- [Provided data]

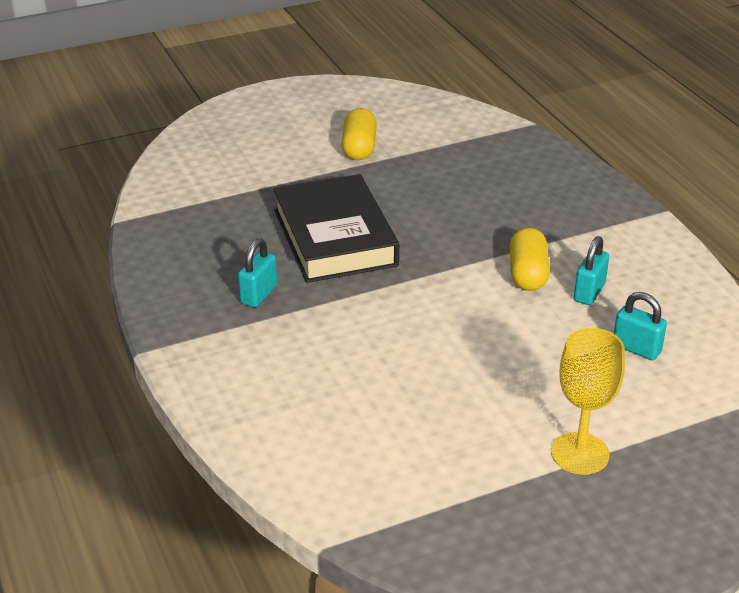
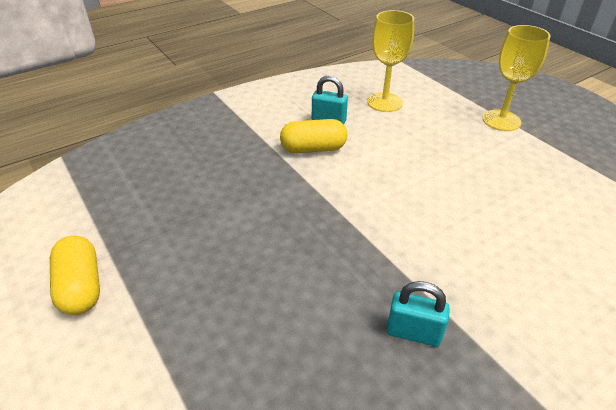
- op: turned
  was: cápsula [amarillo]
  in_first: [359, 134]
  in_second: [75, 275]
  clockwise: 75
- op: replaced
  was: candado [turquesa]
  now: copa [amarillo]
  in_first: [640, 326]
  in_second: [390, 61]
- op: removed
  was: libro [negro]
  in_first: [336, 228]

- [Task details]
From the entries above, return each line with the word "amarillo" in it.

- [Reply]
  was: cápsula [amarillo]
  now: copa [amarillo]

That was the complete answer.